(Change detection data)
=== Section Start ===
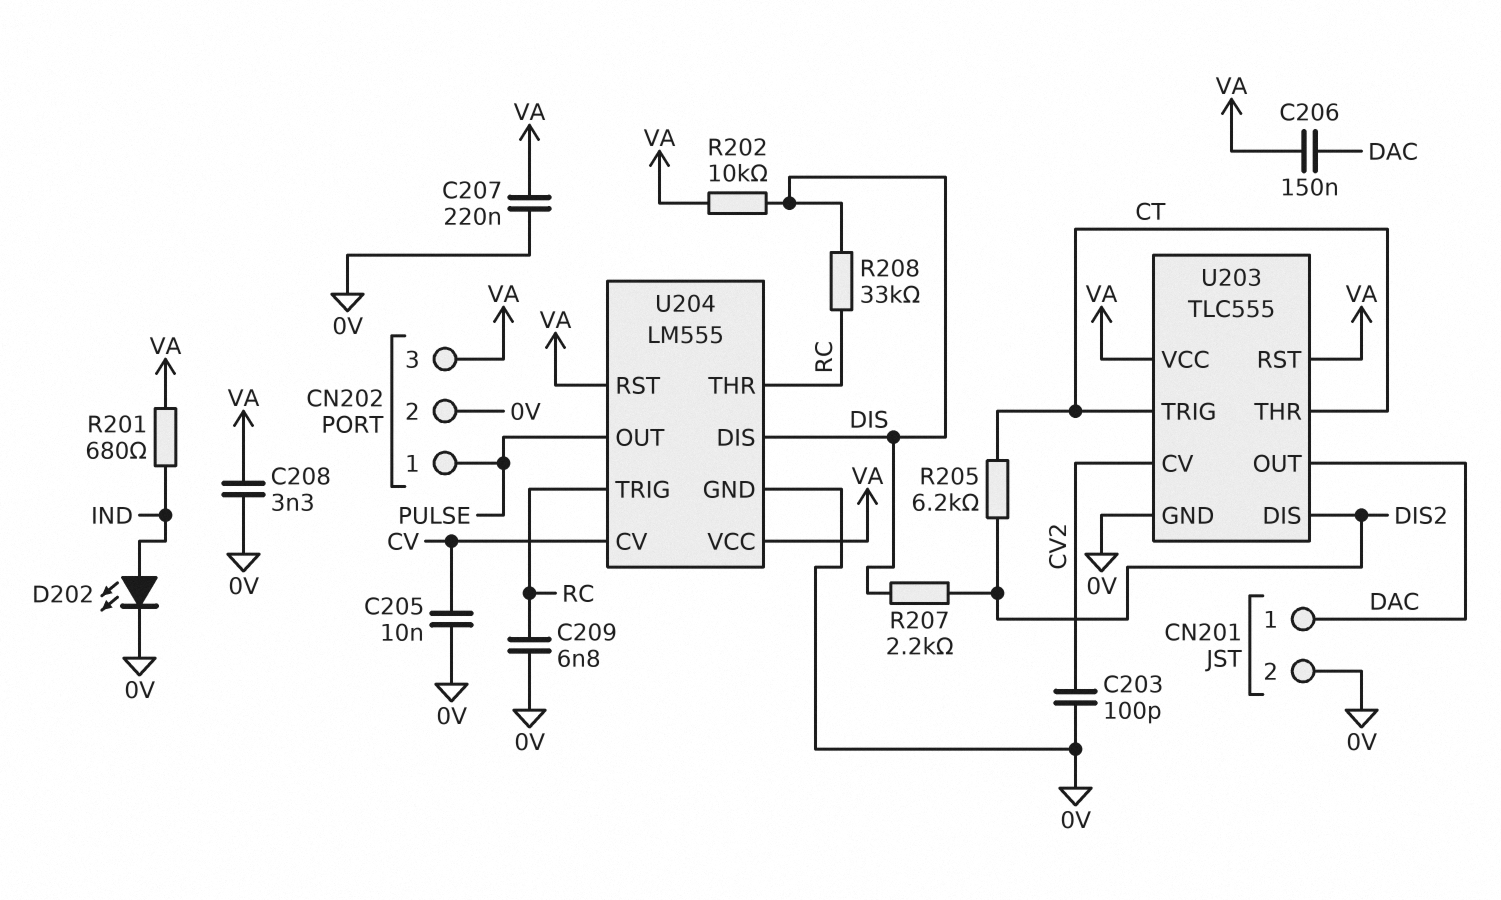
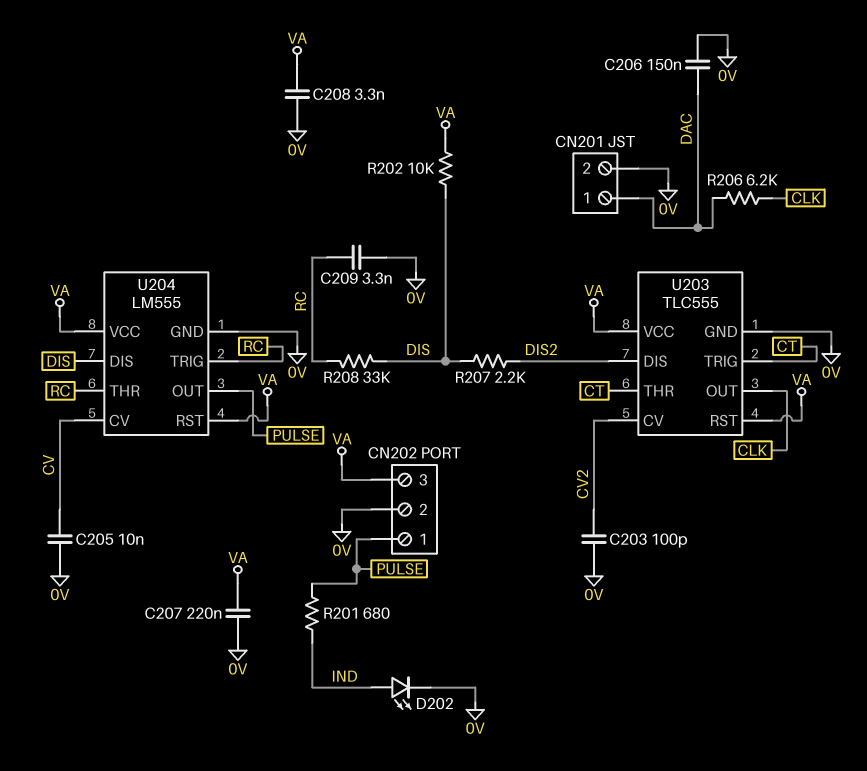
C206: 150nF (DAC, VA) -> 150nF (0V, DAC)
C209: 6.8nF (0V, RC) -> 3.3nF (0V, RC)
R201: 680 (IND, VA) -> 680 (IND, PULSE)
R205: 6.2k (CT, DIS2) -> none
R206: none -> 6.2k (CLK, DAC)
U203 pin OUT: DAC -> CLK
=== Section End ===
Problem to solve:
Return, from the data, each line where the string "none" occurs.

Exercise solution:
R205: 6.2k (CT, DIS2) -> none
R206: none -> 6.2k (CLK, DAC)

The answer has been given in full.